*Problem details*
Pull out every line below that holds the word "dumbbell".

───── Records to use

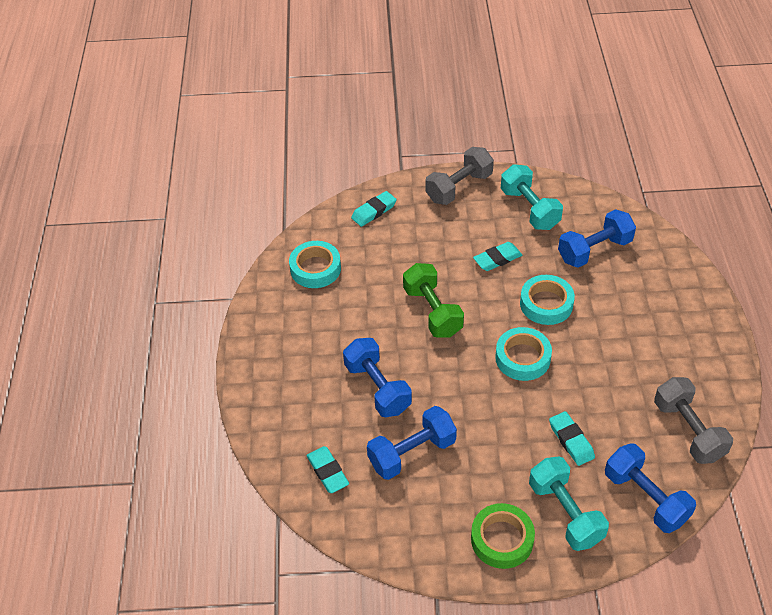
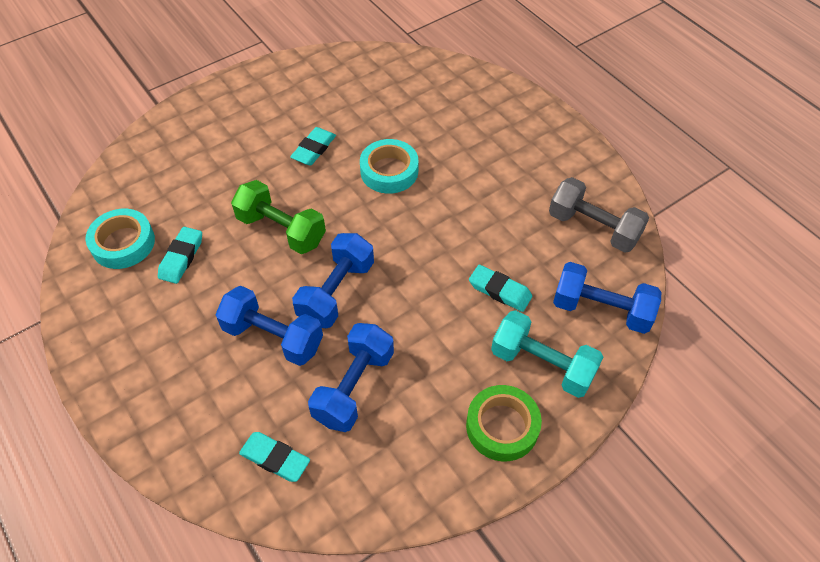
camera: 35 degrees left, 5 degrees up
(374, 211) = (153, 156): turquoise eraser -> turquoise eraser (181, 257)
(459, 187) = (230, 97): grey dumbbell -> none
(522, 358) = (401, 233): turquoise tape -> none
(529, 209) = (314, 89): turquoise dumbbell -> none
(594, 250) = (400, 102): blue dumbbell -> blue dumbbell (336, 292)

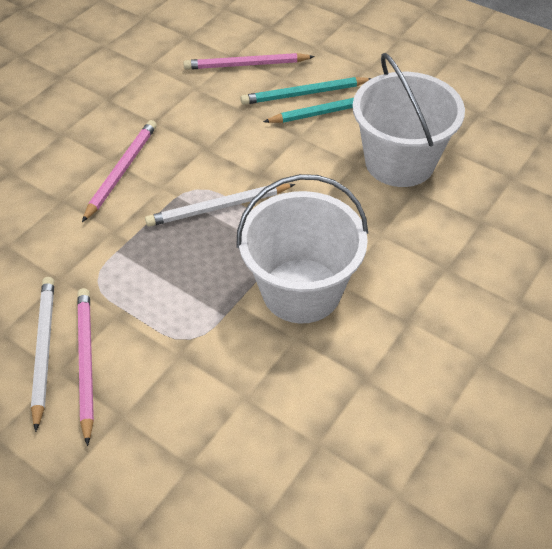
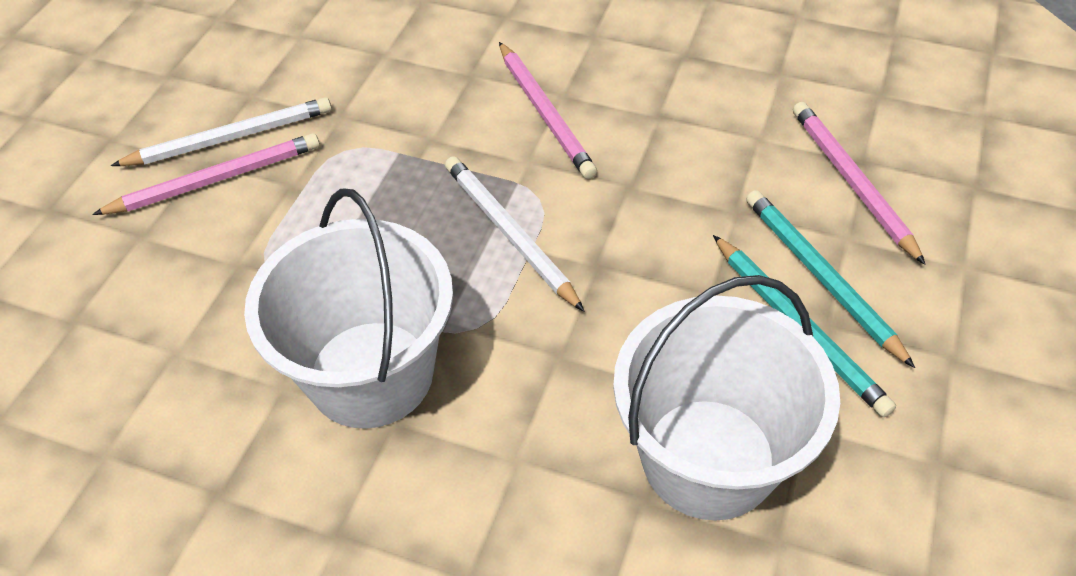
camera: 75 degrees right, 0 degrees up
(122, 171) = (544, 113): pink pencil -> pink pencil turned 60 degrees clockwise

──────────

*Expected answer*
(459, 187) = (230, 97): grey dumbbell -> none
(529, 209) = (314, 89): turquoise dumbbell -> none
(594, 250) = (400, 102): blue dumbbell -> blue dumbbell (336, 292)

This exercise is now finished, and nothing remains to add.